**REQUIRED WORK:** From the line that contains "white eraser [499,337,553,387]" to the last line of the entries, set down each line exactly as written, both ends included, with nothing else.

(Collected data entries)
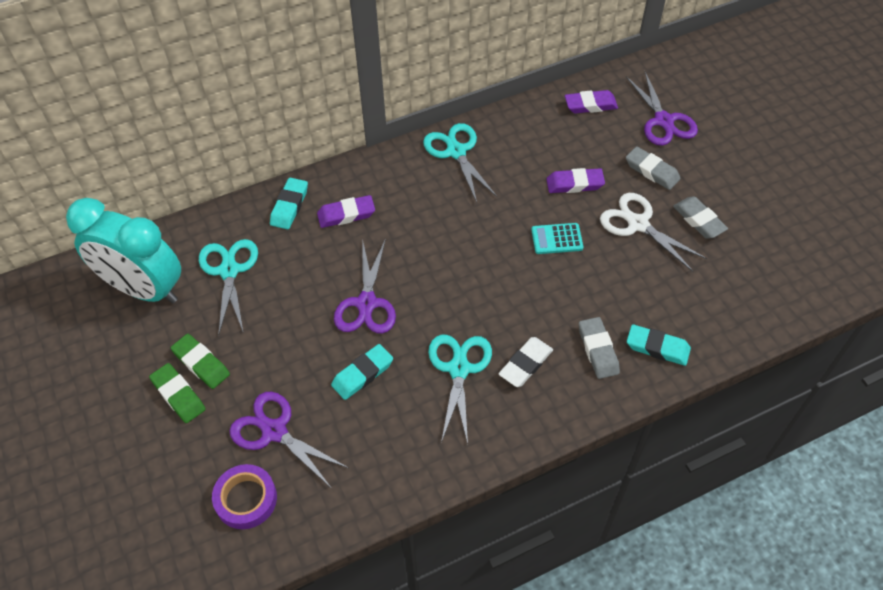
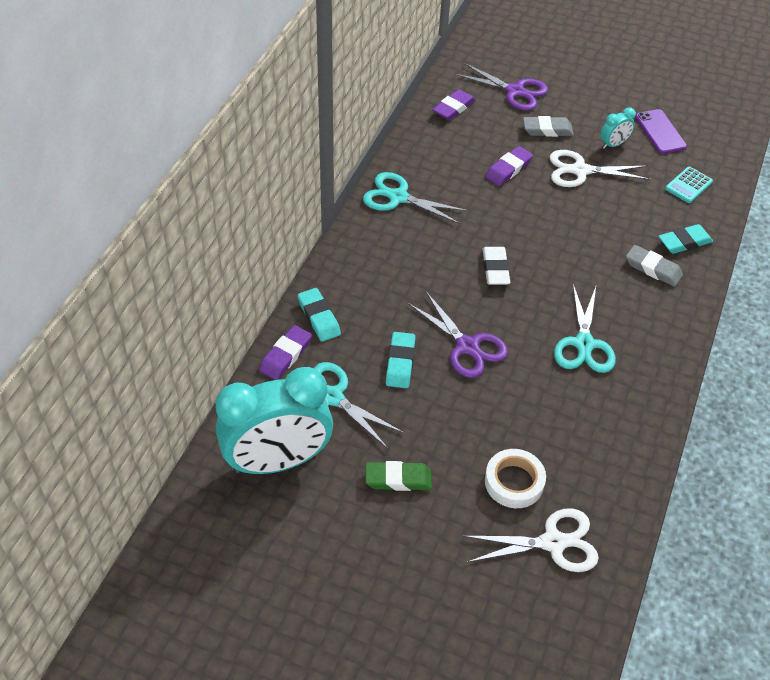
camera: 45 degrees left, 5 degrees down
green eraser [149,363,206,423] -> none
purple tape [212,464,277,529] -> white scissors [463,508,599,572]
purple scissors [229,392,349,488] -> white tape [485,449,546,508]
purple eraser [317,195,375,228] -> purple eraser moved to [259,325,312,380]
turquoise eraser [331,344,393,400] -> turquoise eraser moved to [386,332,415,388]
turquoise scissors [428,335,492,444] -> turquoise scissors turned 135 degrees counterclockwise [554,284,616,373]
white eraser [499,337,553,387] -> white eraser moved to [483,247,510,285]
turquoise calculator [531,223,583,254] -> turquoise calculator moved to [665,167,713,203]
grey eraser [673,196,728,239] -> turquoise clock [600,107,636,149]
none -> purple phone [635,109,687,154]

**SOLUTION TO THE PROBLEM:**
white eraser [499,337,553,387] -> white eraser moved to [483,247,510,285]
turquoise calculator [531,223,583,254] -> turquoise calculator moved to [665,167,713,203]
grey eraser [673,196,728,239] -> turquoise clock [600,107,636,149]
none -> purple phone [635,109,687,154]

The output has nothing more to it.